### Edit tracking data
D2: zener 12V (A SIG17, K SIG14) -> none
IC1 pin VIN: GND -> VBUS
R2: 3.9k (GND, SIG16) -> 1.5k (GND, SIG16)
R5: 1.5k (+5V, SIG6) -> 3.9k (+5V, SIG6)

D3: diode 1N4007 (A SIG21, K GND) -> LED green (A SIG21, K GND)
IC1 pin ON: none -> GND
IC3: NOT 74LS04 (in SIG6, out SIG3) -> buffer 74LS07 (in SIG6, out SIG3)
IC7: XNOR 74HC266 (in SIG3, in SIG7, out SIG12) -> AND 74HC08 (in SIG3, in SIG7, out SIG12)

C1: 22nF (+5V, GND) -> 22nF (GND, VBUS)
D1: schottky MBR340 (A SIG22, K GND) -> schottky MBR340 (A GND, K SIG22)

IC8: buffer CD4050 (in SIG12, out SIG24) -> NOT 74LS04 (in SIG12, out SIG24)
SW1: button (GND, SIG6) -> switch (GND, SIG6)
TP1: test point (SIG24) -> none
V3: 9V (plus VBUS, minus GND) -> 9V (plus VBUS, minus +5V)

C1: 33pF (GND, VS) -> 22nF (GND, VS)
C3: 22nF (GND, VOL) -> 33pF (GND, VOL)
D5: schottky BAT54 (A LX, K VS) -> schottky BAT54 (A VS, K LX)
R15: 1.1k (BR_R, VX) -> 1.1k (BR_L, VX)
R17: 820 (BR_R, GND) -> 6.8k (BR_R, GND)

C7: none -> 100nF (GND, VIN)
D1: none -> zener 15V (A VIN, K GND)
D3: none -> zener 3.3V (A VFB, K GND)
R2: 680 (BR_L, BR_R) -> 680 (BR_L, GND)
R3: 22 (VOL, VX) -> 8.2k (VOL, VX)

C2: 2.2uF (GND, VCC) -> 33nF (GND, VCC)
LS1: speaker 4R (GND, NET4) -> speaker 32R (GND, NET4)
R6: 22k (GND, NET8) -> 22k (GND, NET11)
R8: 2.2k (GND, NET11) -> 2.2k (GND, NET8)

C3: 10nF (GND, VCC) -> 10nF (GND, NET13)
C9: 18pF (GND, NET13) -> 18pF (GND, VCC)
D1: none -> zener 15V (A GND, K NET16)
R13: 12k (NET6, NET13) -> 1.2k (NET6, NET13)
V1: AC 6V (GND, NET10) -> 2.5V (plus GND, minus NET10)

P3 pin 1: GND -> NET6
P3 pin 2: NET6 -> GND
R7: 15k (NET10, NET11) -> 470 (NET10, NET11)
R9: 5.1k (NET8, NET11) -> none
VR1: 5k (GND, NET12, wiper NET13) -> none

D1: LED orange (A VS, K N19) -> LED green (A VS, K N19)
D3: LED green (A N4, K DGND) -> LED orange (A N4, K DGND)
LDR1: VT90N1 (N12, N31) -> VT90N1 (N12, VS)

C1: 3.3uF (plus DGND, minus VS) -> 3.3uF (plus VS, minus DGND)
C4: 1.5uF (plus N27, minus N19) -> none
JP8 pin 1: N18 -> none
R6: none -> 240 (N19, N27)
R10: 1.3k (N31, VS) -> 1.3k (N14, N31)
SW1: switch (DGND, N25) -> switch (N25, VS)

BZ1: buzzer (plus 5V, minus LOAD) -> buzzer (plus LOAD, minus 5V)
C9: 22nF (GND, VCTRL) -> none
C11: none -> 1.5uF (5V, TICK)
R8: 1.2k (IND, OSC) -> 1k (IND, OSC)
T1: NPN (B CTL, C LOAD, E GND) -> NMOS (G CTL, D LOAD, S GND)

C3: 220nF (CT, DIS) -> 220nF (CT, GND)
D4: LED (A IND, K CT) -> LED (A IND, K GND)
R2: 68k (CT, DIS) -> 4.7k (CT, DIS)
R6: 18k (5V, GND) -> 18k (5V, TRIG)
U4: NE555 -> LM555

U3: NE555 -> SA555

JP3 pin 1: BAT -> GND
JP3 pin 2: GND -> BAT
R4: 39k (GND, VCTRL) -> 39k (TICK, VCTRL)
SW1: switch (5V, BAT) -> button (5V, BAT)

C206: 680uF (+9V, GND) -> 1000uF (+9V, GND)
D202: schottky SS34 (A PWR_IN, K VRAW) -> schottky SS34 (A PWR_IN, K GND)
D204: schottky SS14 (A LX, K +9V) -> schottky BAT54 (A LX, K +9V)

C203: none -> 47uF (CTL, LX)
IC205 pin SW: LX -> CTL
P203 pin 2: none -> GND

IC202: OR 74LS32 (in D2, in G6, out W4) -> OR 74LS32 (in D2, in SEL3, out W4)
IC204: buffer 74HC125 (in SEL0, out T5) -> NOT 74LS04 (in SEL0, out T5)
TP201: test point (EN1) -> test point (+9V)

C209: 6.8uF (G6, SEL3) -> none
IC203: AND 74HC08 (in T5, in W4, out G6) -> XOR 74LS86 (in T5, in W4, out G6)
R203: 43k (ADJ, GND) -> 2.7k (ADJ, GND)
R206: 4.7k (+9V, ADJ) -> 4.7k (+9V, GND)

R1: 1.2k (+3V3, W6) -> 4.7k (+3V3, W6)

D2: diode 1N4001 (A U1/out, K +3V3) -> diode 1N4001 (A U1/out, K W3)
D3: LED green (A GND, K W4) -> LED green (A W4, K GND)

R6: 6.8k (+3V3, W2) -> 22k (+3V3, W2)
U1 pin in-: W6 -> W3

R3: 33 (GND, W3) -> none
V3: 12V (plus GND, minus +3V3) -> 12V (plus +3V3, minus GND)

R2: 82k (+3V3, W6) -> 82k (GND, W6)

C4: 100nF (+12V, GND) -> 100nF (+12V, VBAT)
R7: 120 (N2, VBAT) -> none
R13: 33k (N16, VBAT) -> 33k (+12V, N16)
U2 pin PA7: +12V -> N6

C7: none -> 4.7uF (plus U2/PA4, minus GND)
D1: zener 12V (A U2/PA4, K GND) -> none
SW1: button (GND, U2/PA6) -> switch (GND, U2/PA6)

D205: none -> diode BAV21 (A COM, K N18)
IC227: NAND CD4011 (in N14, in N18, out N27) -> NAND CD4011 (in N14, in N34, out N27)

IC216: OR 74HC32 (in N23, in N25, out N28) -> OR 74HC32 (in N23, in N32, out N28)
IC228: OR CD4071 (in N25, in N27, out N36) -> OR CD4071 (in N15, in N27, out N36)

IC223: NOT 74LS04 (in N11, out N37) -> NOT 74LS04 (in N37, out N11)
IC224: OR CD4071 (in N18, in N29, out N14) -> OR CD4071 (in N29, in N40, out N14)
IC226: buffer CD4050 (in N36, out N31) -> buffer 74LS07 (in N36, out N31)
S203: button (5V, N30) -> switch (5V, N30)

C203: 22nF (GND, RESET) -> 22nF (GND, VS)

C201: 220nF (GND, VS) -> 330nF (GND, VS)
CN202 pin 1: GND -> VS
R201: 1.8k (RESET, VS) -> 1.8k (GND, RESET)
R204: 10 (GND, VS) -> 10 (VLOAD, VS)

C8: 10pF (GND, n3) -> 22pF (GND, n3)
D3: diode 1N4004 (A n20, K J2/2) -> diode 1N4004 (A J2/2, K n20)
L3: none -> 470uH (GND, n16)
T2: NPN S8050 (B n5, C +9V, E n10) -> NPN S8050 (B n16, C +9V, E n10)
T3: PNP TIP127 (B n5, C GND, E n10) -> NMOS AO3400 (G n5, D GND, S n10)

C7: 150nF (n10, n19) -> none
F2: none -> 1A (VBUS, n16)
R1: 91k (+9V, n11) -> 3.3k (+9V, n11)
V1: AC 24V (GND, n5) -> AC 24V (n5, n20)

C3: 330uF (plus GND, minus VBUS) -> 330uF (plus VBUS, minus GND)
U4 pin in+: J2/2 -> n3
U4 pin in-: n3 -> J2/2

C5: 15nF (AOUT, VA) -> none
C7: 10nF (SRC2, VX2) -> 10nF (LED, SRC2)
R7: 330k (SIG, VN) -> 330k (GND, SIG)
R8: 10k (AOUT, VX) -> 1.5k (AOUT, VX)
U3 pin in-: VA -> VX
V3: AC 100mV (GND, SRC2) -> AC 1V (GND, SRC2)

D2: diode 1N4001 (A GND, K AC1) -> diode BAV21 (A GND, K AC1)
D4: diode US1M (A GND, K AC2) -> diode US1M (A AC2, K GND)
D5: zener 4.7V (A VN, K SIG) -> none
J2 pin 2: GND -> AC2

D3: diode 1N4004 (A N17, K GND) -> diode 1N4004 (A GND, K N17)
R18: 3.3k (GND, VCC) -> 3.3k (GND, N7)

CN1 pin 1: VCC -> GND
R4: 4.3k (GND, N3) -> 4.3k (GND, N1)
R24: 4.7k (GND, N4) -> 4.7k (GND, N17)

### YOUR OBJECTIVE
Take the line containing "D5: zener 4.7V (A VN, K SIG) -> none" as the first line and the last line of the data above as the final one. Write out these lines and all between them exactly.

### PROBLEM SOLUTION
D5: zener 4.7V (A VN, K SIG) -> none
J2 pin 2: GND -> AC2

D3: diode 1N4004 (A N17, K GND) -> diode 1N4004 (A GND, K N17)
R18: 3.3k (GND, VCC) -> 3.3k (GND, N7)

CN1 pin 1: VCC -> GND
R4: 4.3k (GND, N3) -> 4.3k (GND, N1)
R24: 4.7k (GND, N4) -> 4.7k (GND, N17)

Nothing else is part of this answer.